**GIVEN PROBLEM:** Your task is to filter the data below down to the lines holding "image".

Start INFORMATION SUPPLIED

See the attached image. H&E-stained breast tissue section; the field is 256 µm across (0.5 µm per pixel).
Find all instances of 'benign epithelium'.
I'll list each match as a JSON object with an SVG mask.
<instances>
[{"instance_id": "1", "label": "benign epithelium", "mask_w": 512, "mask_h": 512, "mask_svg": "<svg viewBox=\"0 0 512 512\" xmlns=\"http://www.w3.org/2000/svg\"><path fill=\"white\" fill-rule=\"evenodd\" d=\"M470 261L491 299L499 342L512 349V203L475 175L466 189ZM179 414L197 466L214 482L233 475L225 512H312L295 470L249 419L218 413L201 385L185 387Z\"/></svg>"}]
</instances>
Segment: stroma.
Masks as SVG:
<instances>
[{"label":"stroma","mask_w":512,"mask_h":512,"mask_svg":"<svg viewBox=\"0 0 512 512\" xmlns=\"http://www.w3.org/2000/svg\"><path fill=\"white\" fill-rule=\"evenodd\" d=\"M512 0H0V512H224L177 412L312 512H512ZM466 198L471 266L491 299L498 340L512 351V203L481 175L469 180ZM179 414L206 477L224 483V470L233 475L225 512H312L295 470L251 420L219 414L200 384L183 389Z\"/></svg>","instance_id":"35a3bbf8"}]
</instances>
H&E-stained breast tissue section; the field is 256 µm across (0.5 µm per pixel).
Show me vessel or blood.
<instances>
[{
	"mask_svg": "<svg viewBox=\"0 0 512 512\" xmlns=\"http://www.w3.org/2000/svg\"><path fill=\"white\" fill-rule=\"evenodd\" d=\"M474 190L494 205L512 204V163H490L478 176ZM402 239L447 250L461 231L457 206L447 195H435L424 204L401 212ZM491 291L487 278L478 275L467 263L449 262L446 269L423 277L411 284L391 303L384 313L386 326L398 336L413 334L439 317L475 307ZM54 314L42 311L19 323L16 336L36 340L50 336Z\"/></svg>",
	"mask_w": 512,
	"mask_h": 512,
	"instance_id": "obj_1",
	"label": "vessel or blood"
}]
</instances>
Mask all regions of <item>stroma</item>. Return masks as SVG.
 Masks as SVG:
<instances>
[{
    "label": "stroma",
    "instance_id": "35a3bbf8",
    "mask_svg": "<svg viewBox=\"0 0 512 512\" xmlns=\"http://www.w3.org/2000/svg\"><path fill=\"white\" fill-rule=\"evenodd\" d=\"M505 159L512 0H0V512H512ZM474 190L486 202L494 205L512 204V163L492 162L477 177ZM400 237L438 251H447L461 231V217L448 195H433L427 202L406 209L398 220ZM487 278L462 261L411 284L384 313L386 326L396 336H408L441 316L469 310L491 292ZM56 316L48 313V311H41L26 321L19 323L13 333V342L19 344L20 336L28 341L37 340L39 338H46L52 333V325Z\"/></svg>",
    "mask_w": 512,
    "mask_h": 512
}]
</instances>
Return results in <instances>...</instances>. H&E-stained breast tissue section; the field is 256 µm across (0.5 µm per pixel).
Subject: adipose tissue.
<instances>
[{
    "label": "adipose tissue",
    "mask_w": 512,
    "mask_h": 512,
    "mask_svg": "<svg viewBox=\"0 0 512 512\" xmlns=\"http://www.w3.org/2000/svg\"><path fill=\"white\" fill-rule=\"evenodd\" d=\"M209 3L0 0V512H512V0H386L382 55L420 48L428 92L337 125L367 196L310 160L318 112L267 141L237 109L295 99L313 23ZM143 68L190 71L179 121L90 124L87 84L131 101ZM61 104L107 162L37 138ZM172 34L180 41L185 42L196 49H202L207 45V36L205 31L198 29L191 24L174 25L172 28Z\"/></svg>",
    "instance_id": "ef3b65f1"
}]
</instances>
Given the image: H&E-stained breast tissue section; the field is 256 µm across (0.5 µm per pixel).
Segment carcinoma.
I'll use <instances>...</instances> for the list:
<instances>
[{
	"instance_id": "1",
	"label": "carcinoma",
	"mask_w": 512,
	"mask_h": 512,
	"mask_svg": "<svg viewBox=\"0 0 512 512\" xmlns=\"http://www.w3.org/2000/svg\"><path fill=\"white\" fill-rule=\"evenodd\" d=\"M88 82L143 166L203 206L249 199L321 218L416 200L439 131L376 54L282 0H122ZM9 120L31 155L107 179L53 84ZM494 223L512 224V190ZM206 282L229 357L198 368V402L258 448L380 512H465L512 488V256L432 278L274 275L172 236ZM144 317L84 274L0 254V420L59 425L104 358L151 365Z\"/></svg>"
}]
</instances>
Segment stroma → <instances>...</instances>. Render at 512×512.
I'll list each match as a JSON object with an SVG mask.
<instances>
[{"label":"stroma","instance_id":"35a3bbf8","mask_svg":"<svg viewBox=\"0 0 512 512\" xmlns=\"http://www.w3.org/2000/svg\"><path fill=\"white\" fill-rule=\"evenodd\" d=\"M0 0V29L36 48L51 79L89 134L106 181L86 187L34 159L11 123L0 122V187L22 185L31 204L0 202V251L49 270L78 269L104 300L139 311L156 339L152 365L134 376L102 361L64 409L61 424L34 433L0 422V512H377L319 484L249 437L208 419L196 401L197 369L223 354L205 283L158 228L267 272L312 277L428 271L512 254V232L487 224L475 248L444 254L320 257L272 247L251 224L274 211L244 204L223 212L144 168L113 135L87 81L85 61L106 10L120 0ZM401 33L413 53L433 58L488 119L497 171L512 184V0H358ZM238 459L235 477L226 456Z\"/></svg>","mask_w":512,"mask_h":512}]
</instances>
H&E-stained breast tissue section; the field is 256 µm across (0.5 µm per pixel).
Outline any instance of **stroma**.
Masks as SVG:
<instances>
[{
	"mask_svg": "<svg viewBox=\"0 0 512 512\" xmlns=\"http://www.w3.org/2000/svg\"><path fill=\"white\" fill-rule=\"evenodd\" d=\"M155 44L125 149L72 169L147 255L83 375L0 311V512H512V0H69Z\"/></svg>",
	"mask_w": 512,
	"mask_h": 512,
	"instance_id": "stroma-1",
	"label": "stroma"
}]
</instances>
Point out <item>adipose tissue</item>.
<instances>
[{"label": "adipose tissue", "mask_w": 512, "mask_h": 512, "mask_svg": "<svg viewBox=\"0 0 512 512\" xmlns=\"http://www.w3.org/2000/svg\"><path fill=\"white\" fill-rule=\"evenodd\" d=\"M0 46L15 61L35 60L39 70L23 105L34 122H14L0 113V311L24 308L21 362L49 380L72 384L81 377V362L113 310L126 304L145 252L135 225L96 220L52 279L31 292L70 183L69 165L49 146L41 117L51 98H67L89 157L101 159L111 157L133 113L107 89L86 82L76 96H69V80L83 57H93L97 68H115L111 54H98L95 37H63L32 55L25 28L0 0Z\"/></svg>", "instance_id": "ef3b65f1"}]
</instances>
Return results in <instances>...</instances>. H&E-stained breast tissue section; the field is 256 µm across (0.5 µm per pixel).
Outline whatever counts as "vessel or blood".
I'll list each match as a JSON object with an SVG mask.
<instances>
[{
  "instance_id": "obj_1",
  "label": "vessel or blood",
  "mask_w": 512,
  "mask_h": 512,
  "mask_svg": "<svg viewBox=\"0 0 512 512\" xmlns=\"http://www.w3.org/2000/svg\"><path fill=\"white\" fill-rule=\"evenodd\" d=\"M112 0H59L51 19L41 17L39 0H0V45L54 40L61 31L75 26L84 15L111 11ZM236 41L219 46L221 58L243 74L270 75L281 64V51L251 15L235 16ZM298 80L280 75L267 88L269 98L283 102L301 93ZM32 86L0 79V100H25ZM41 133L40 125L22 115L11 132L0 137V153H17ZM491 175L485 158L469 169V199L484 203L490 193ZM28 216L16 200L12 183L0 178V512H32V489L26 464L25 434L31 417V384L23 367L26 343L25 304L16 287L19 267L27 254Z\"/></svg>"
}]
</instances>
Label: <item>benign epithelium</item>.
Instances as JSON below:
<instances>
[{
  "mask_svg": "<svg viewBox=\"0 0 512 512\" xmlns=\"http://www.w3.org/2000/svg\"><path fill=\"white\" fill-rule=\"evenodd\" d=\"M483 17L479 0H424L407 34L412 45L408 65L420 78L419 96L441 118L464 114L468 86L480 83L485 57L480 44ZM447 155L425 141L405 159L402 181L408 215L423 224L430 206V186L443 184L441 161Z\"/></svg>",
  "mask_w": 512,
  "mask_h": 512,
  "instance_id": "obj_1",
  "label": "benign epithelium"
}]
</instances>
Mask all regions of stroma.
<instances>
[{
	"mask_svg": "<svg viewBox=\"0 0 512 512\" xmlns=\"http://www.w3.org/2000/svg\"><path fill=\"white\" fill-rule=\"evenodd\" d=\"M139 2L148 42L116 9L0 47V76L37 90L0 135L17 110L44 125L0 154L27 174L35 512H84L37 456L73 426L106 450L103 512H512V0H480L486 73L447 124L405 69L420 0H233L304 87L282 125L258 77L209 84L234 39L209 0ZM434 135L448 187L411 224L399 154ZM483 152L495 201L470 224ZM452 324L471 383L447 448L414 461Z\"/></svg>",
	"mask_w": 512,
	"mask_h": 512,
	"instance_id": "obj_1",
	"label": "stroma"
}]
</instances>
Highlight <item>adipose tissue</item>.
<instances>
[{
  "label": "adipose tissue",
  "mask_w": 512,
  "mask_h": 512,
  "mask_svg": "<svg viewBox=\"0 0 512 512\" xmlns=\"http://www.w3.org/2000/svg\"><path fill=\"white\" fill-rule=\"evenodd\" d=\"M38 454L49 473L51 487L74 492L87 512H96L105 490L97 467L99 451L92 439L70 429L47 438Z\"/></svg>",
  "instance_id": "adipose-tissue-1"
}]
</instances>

End INFORMATION SUPPLIED

**OUTPUT FOR THIS EXERCISE:**
See the attached image. H&E-stained breast tissue section; the field is 256 µm across (0.5 µm per pixel).
Given the image: H&E-stained breast tissue section; the field is 256 µm across (0.5 µm per pixel).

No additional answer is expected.